Directions:
In the data below, how many lines include the word "russet"? Give only the number.

Before-and-after scene images:
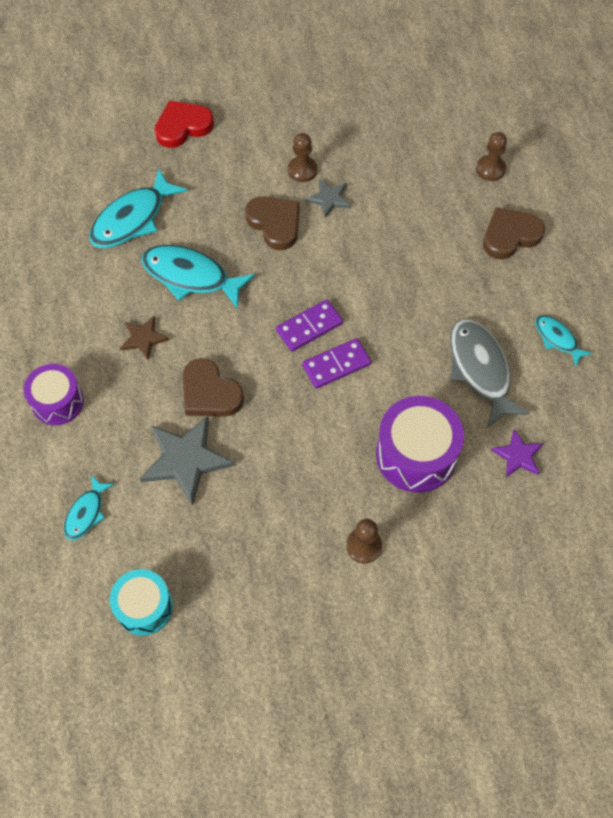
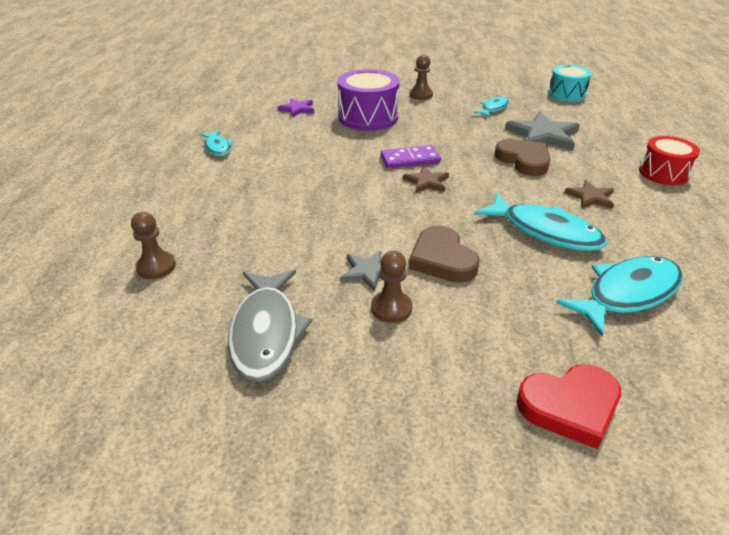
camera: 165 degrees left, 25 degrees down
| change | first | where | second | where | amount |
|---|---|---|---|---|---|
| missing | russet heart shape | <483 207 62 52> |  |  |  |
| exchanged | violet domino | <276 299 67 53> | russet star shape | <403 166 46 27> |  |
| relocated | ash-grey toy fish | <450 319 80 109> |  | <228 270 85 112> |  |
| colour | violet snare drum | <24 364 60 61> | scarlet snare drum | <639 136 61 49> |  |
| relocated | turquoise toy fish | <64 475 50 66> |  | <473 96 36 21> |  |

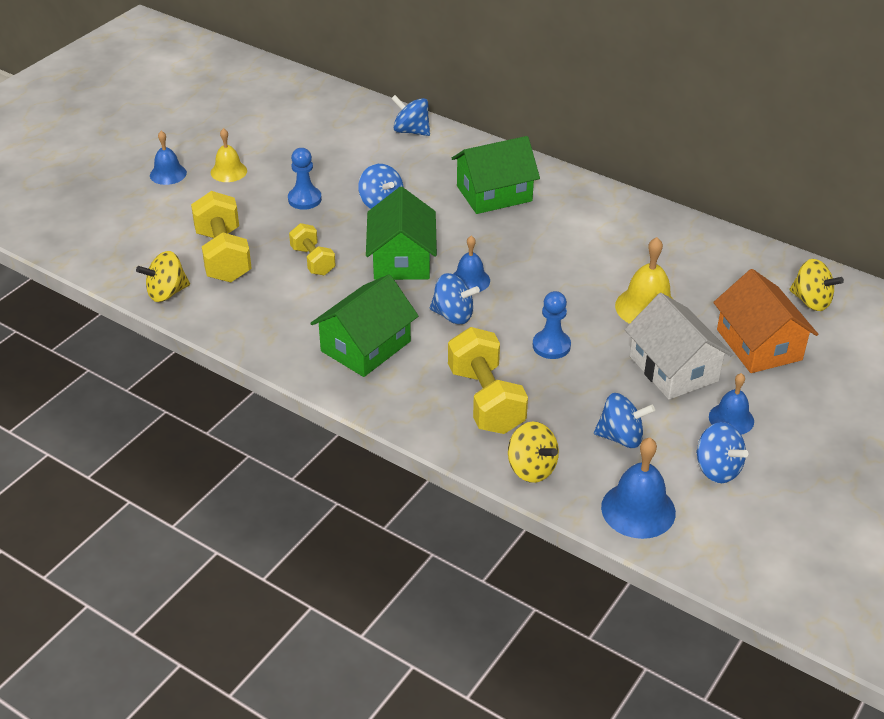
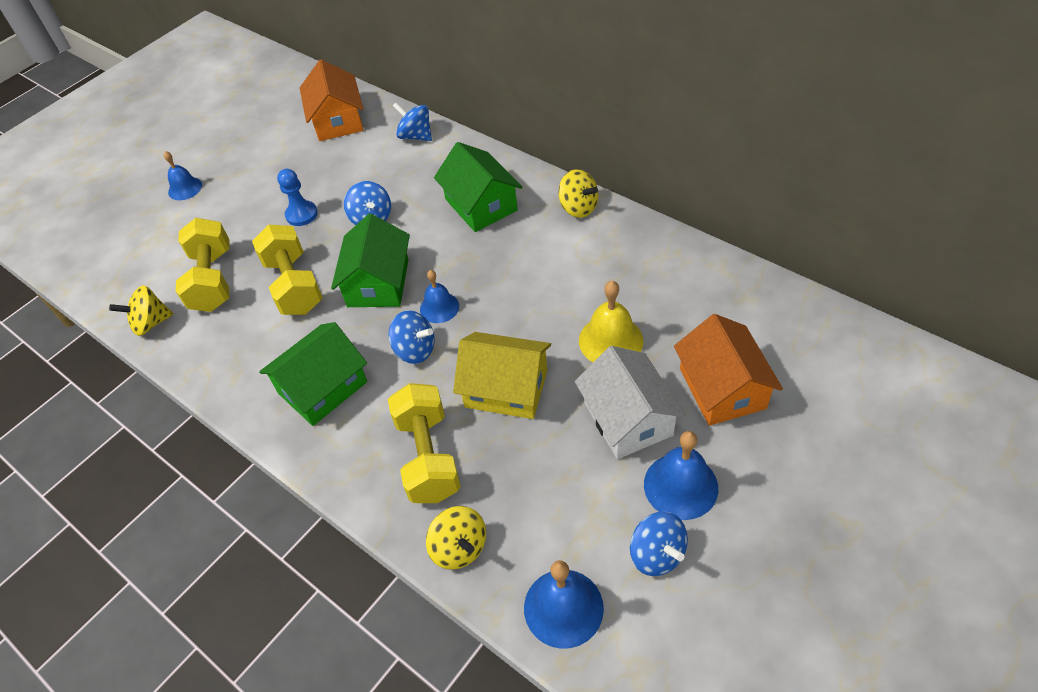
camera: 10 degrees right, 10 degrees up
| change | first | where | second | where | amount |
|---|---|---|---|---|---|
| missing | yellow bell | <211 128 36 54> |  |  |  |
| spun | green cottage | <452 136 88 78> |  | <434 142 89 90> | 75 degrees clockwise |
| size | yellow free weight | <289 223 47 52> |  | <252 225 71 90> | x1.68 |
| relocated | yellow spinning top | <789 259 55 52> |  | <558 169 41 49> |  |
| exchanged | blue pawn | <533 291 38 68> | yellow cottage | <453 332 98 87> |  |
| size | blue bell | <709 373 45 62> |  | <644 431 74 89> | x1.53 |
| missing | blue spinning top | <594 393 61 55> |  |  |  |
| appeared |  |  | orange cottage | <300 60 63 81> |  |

Solution to this task:
2